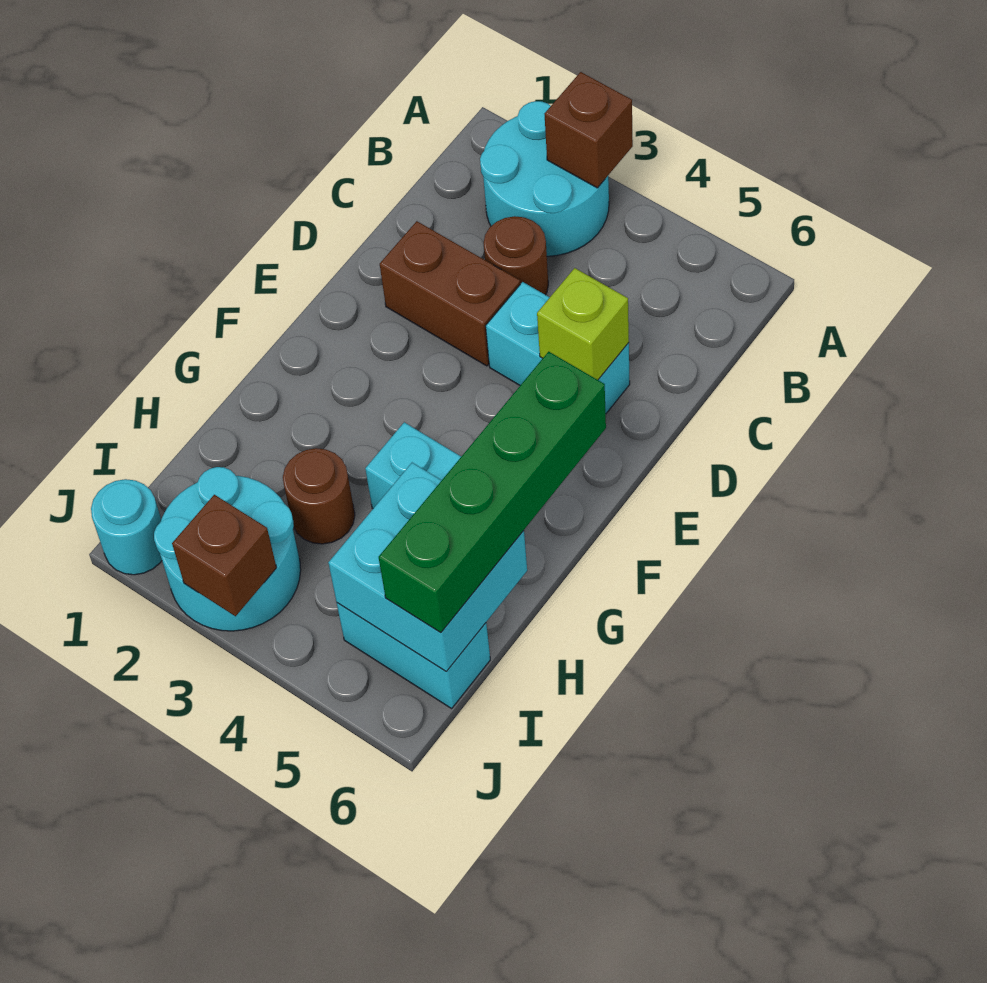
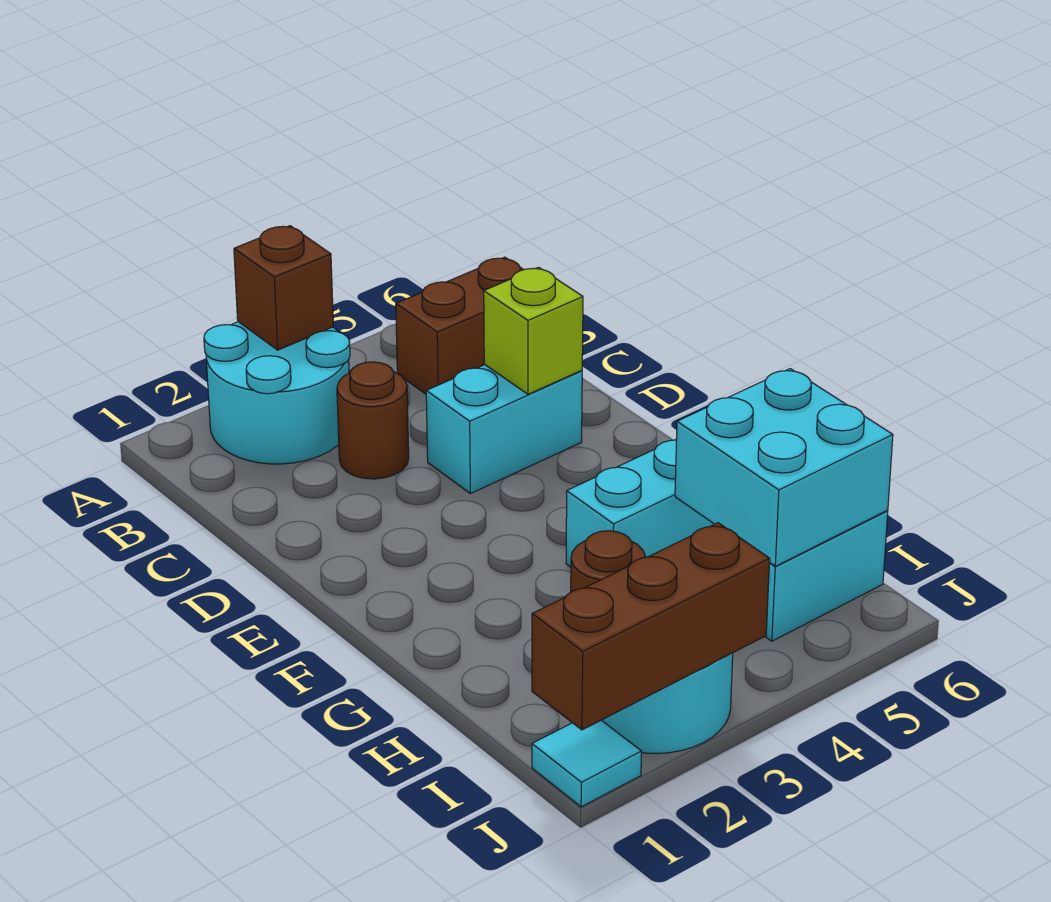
brown brick D2:D3 level 1 -> brown brick B5:B6 level 1
green brick F6:I6 level 3 -> none
cyan round brick J1 level 1 -> cyan tile J1 level 1
brown brick J3 level 2 -> brown brick J1:J3 level 2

==============================

● **What you have to do**: Set down the line holding "cyan round brick" and all later lines through the last one in the material above, exactly, and no other lines.

● **Answer to the problem**:
cyan round brick J1 level 1 -> cyan tile J1 level 1
brown brick J3 level 2 -> brown brick J1:J3 level 2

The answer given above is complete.